Required work: In the entries below, repeat only the lines between those holding "grey brick G11" and "tan tile E3 level 2 -> none", inclusive. Leave pictures out.

Information provided:
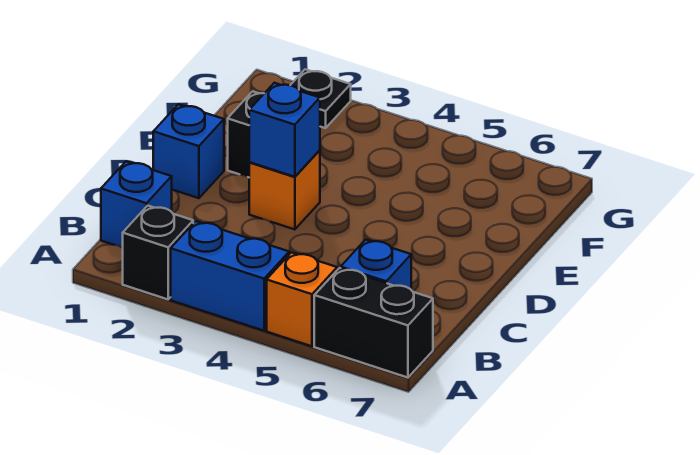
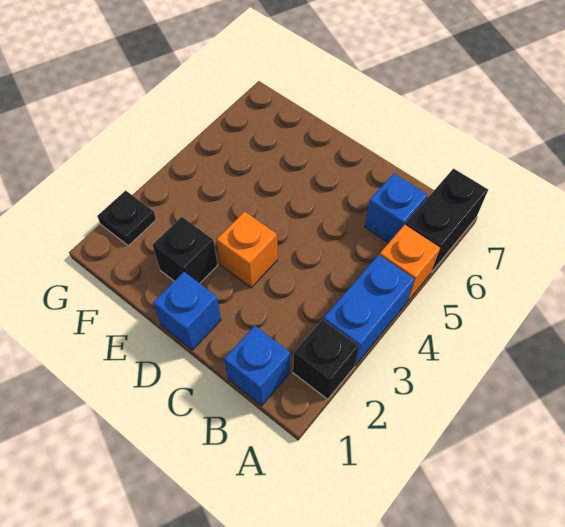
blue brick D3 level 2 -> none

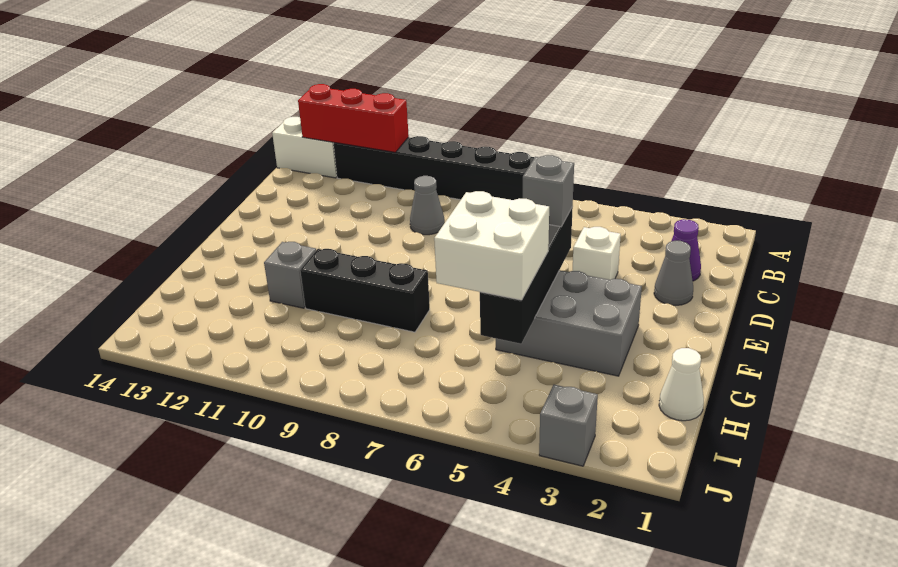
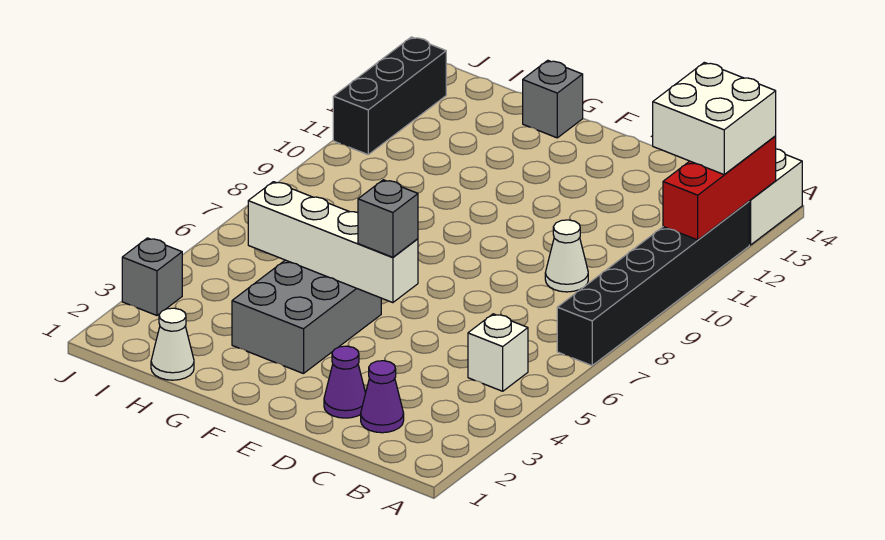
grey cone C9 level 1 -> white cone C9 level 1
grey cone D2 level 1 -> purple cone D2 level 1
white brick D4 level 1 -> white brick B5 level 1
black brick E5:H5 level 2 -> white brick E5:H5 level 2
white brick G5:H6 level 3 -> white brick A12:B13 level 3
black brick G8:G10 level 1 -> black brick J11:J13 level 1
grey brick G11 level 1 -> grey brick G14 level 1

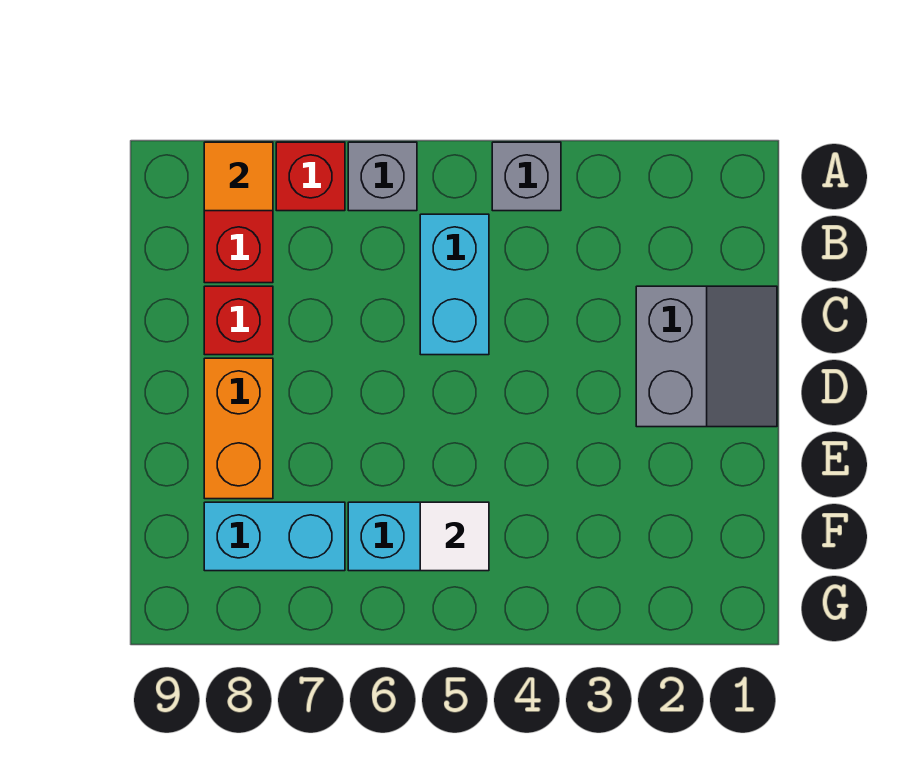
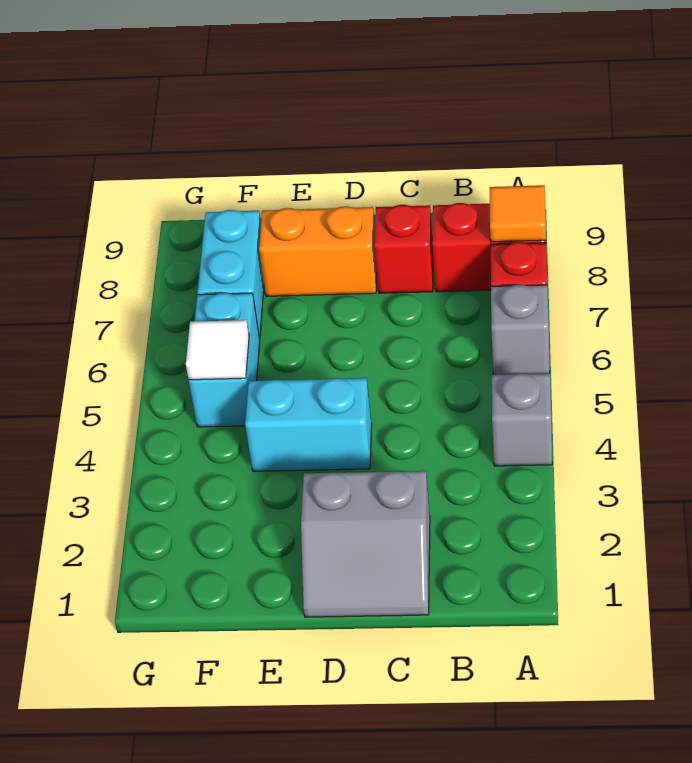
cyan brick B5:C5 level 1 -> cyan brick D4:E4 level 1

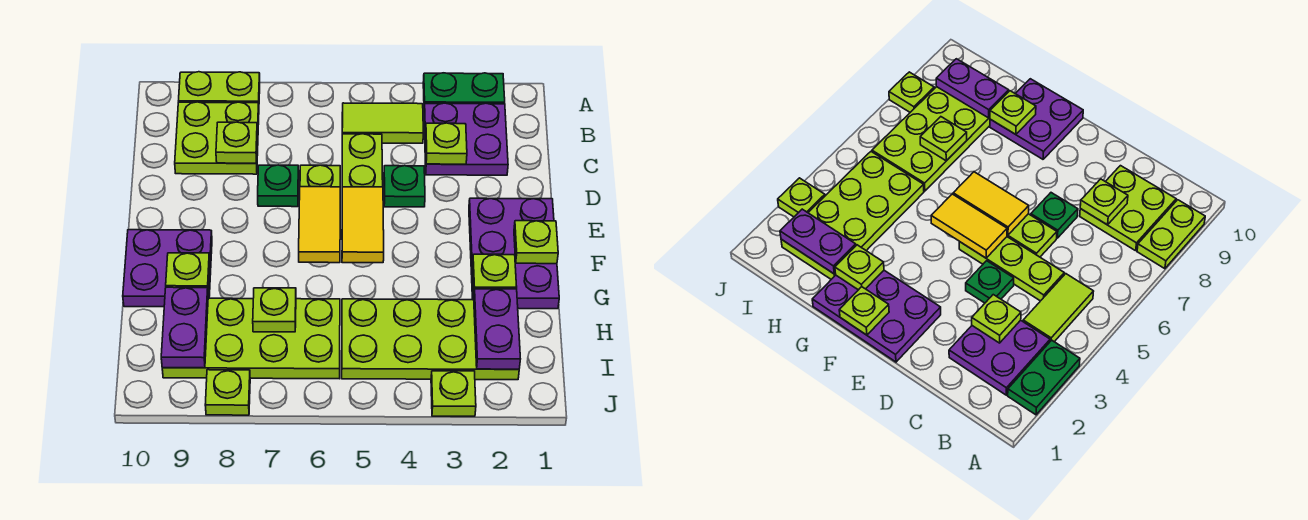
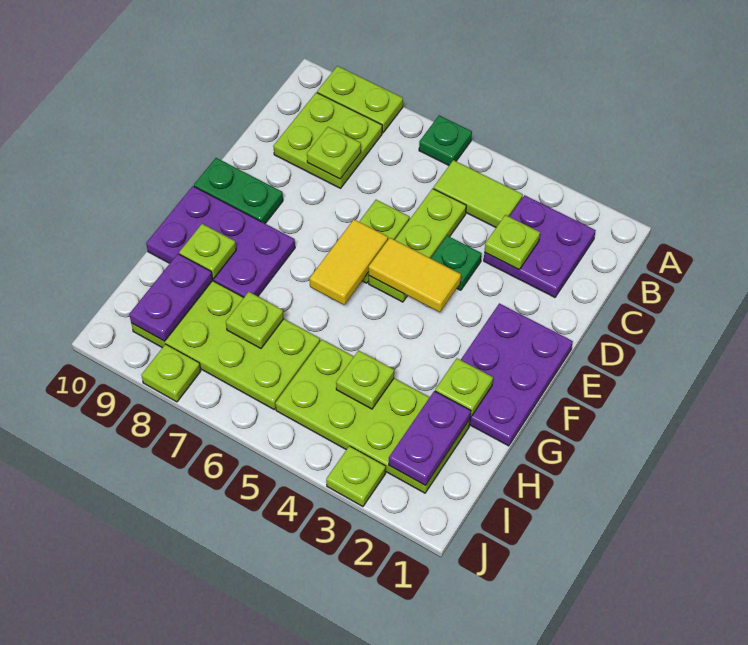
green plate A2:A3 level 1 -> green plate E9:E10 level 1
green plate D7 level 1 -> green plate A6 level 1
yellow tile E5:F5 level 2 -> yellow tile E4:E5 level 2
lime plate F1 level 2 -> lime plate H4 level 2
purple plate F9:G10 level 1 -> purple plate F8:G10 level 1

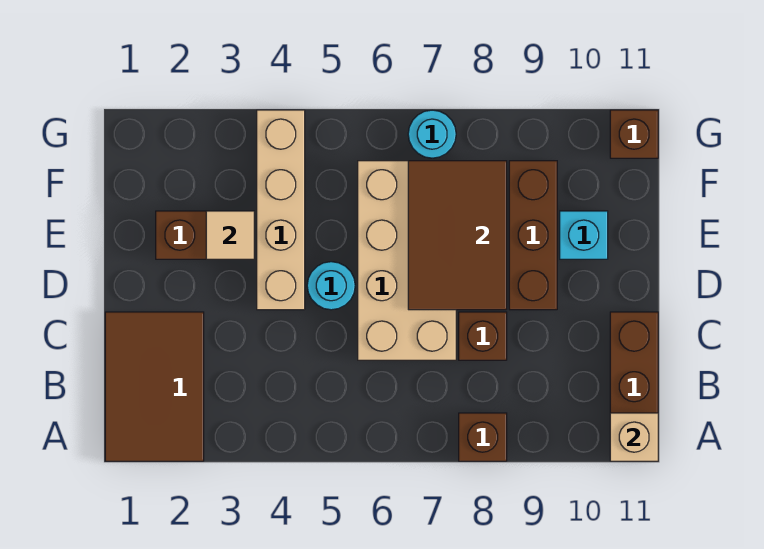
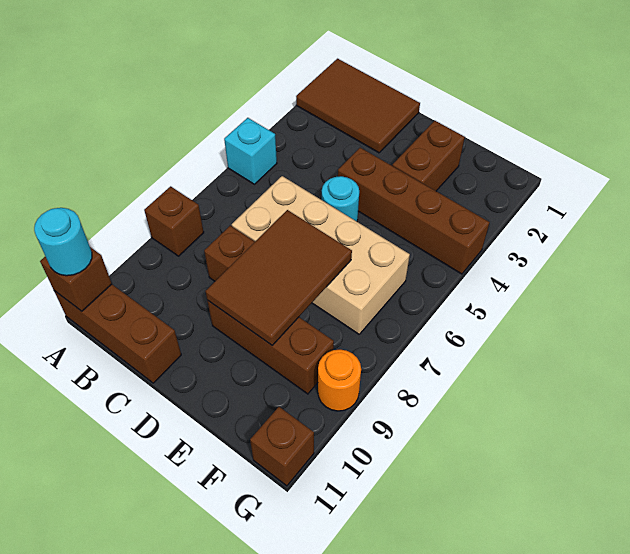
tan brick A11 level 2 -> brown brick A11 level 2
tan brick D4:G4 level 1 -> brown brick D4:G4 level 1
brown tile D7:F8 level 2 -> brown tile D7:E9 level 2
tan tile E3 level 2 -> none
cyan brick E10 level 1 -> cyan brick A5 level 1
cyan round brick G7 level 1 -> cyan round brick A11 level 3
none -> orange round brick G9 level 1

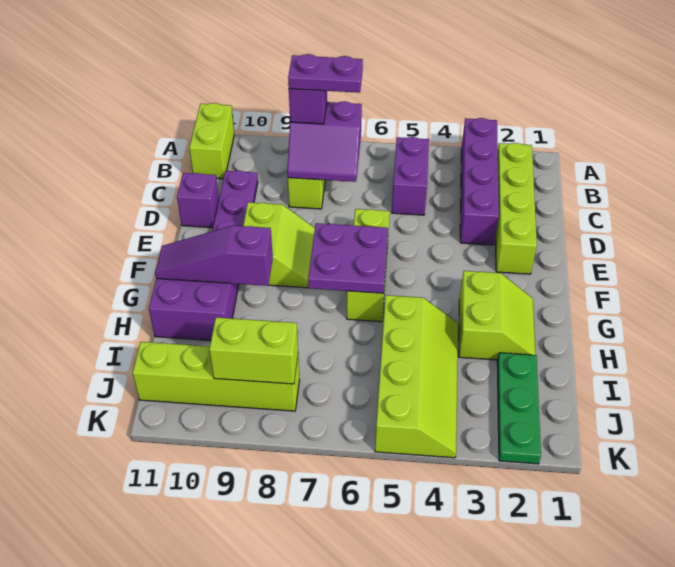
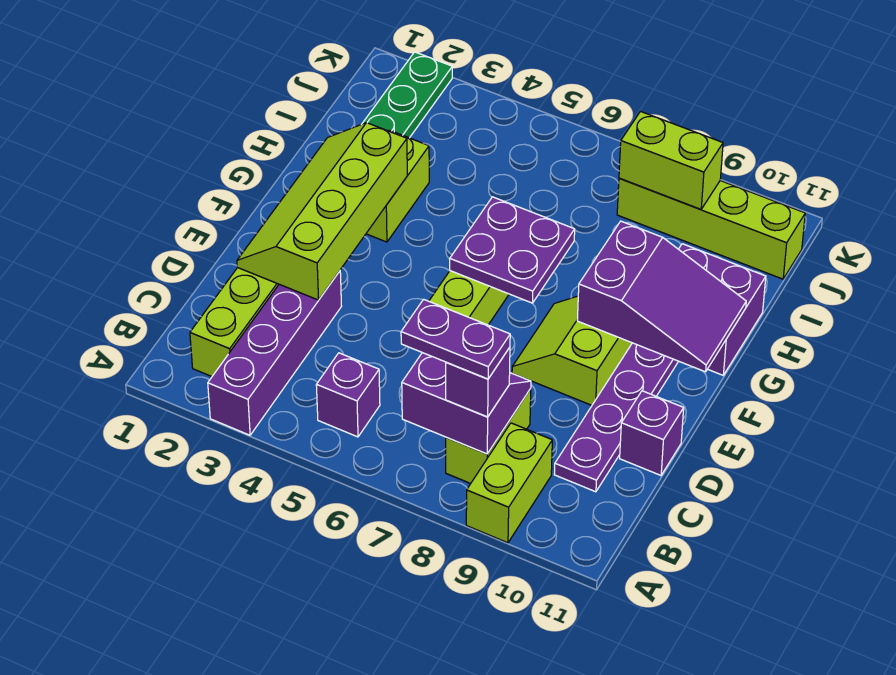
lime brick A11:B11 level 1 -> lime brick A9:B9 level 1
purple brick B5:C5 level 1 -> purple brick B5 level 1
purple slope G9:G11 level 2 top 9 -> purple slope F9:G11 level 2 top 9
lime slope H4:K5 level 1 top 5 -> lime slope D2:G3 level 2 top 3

Exercise answer:
grey brick G11 level 1 -> grey brick G14 level 1

cyan brick B5:C5 level 1 -> cyan brick D4:E4 level 1

green plate A2:A3 level 1 -> green plate E9:E10 level 1
green plate D7 level 1 -> green plate A6 level 1
yellow tile E5:F5 level 2 -> yellow tile E4:E5 level 2
lime plate F1 level 2 -> lime plate H4 level 2
purple plate F9:G10 level 1 -> purple plate F8:G10 level 1

tan brick A11 level 2 -> brown brick A11 level 2
tan brick D4:G4 level 1 -> brown brick D4:G4 level 1
brown tile D7:F8 level 2 -> brown tile D7:E9 level 2
tan tile E3 level 2 -> none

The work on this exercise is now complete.